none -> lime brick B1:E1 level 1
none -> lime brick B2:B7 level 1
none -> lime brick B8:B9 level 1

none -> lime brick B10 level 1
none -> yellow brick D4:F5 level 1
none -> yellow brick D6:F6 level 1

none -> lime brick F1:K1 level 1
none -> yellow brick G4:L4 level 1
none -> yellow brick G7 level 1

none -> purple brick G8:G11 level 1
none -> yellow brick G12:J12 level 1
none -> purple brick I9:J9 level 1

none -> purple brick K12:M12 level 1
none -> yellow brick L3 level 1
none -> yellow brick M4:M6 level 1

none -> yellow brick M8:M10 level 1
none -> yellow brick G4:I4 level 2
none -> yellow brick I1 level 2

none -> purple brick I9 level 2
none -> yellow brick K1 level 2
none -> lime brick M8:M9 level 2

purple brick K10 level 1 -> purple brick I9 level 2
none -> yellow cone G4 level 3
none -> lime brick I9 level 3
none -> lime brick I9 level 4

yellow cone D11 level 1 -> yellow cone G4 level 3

==

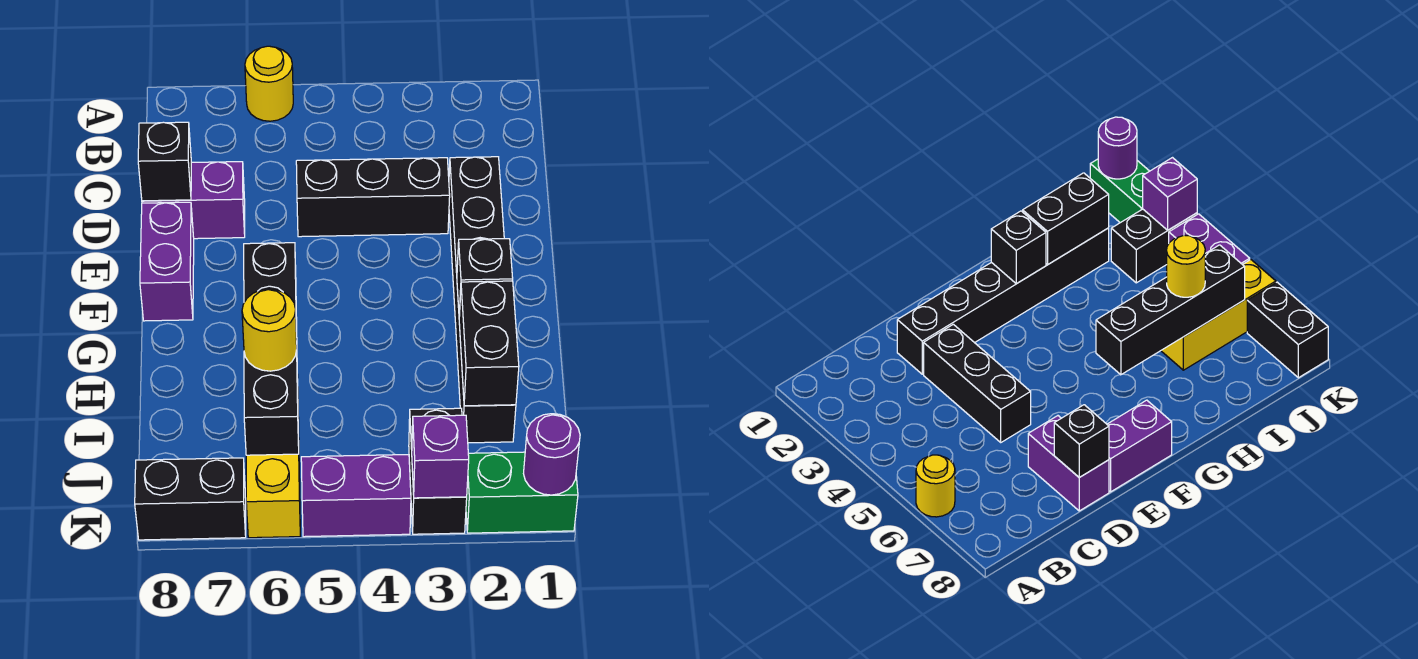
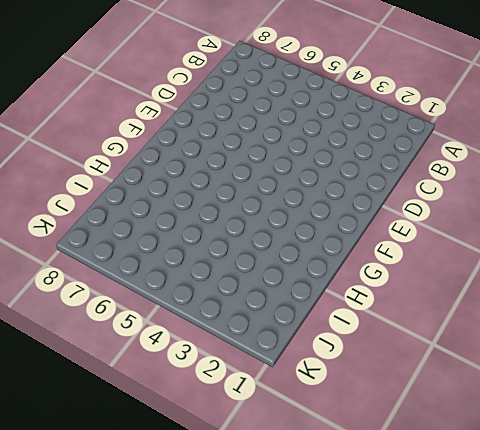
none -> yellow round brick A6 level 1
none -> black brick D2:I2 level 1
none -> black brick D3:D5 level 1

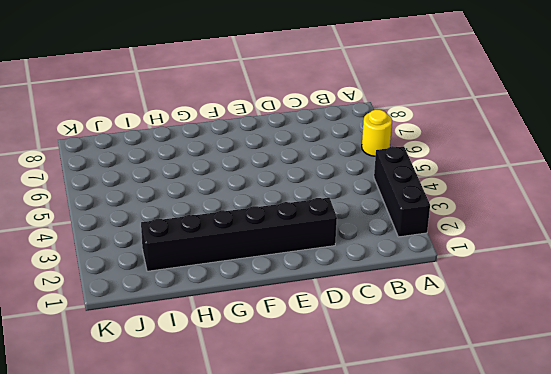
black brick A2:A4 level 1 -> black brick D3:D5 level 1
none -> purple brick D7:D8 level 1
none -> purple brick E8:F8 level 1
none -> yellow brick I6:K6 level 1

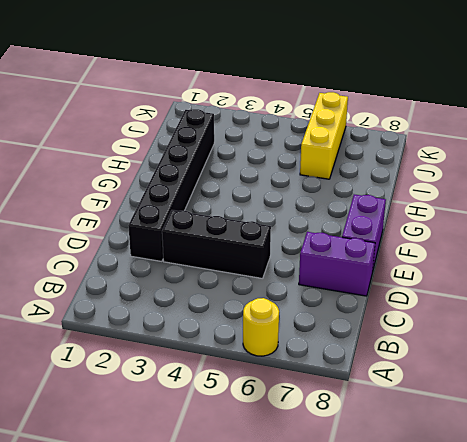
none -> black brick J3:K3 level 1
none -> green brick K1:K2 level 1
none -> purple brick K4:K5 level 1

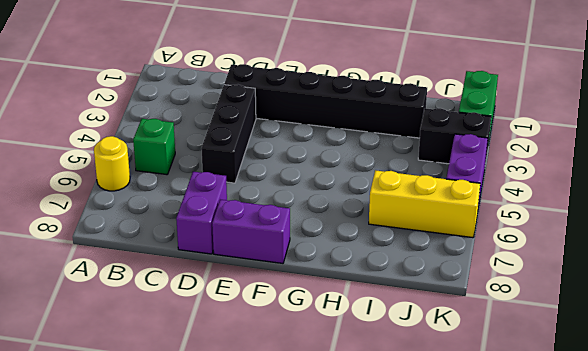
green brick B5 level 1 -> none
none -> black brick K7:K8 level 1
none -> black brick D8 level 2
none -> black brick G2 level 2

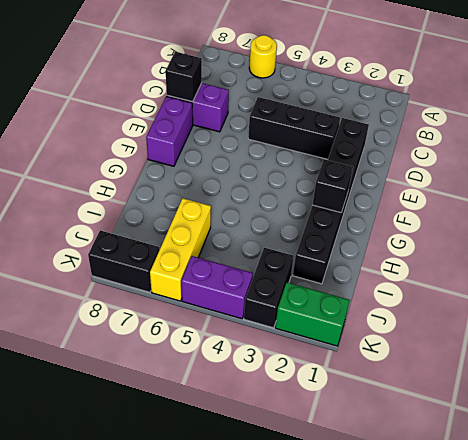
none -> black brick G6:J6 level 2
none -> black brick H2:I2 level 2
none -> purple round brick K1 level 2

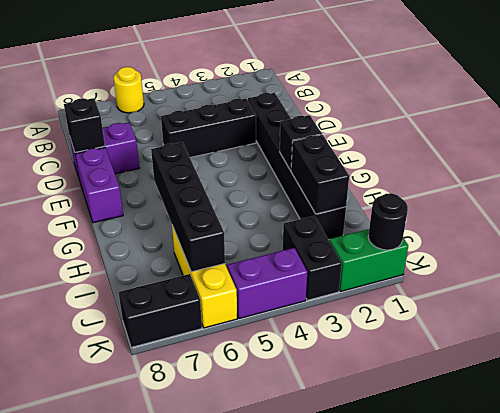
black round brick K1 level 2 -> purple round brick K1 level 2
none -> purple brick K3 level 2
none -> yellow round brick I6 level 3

==

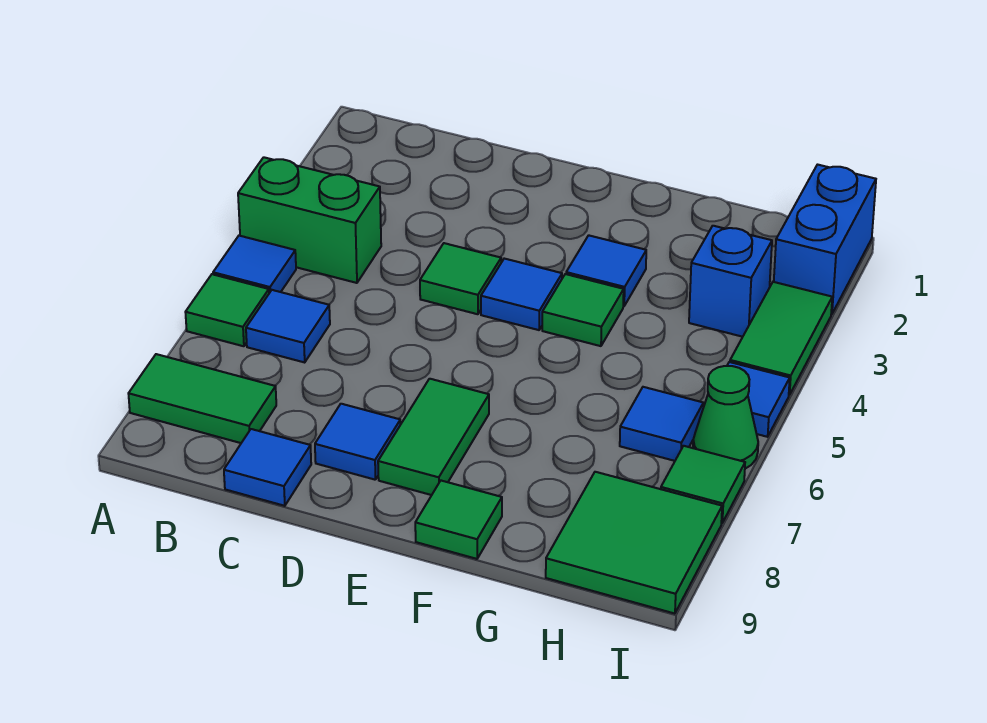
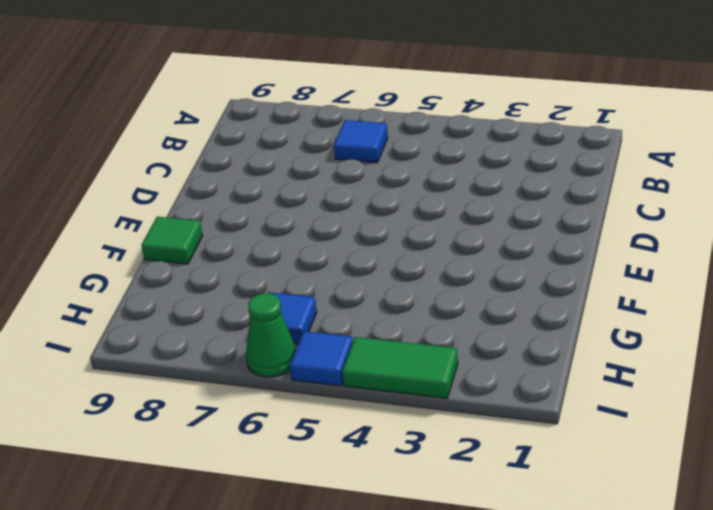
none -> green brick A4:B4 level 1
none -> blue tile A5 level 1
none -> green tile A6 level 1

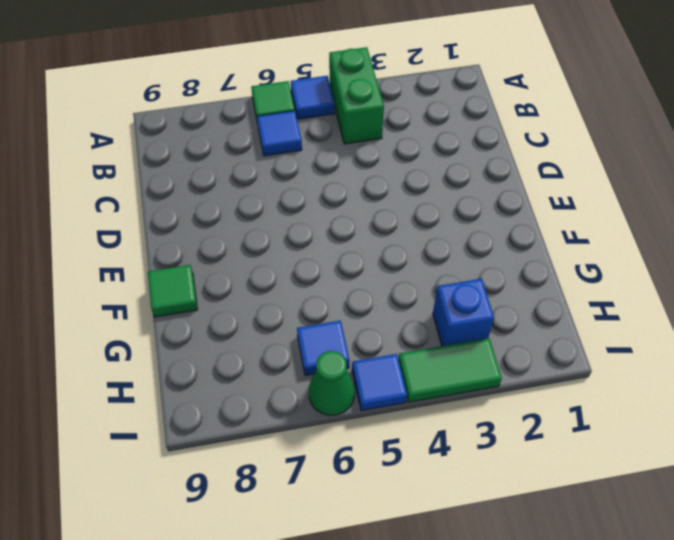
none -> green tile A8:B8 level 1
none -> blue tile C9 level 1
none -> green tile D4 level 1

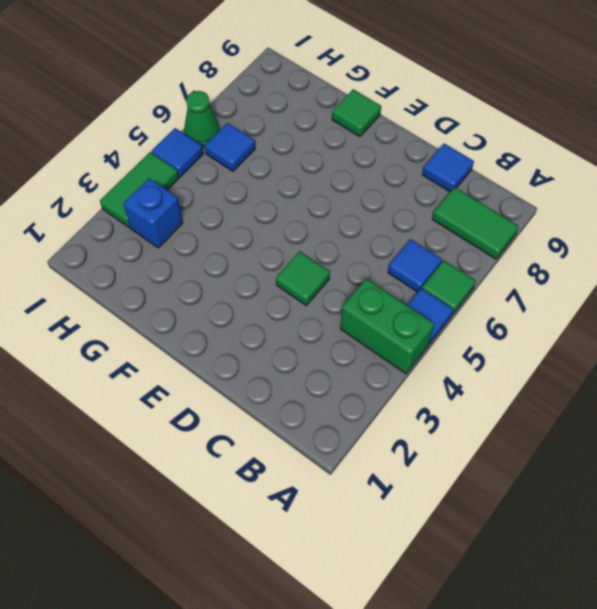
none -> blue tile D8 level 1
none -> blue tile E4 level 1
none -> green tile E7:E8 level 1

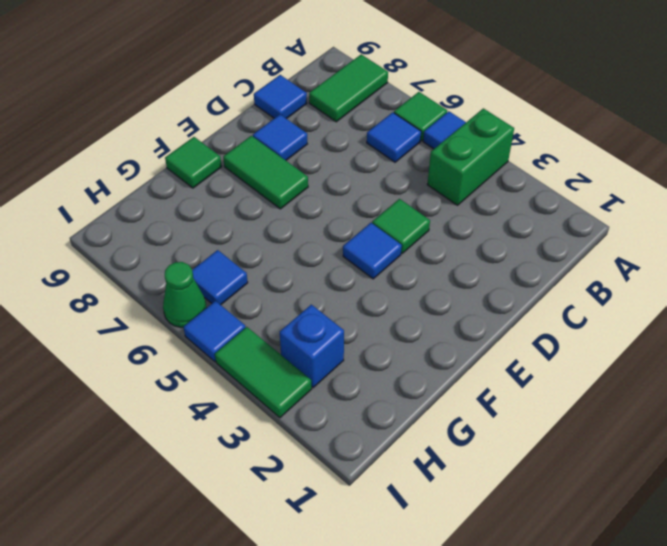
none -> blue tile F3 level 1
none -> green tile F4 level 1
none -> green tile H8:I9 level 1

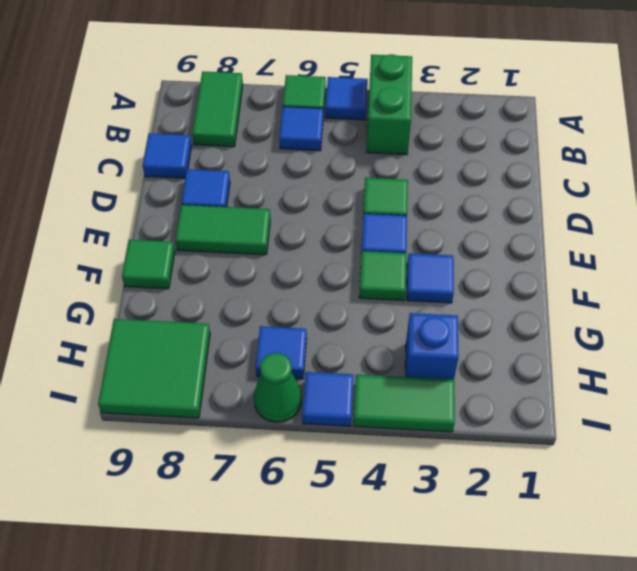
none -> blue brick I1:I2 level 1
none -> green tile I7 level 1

-- Activity --
Please copy every line in the entries where "lime" appears.

-- Solved problem --
none -> lime brick B1:E1 level 1
none -> lime brick B2:B7 level 1
none -> lime brick B8:B9 level 1
none -> lime brick B10 level 1
none -> lime brick F1:K1 level 1
none -> lime brick M8:M9 level 2
none -> lime brick I9 level 3
none -> lime brick I9 level 4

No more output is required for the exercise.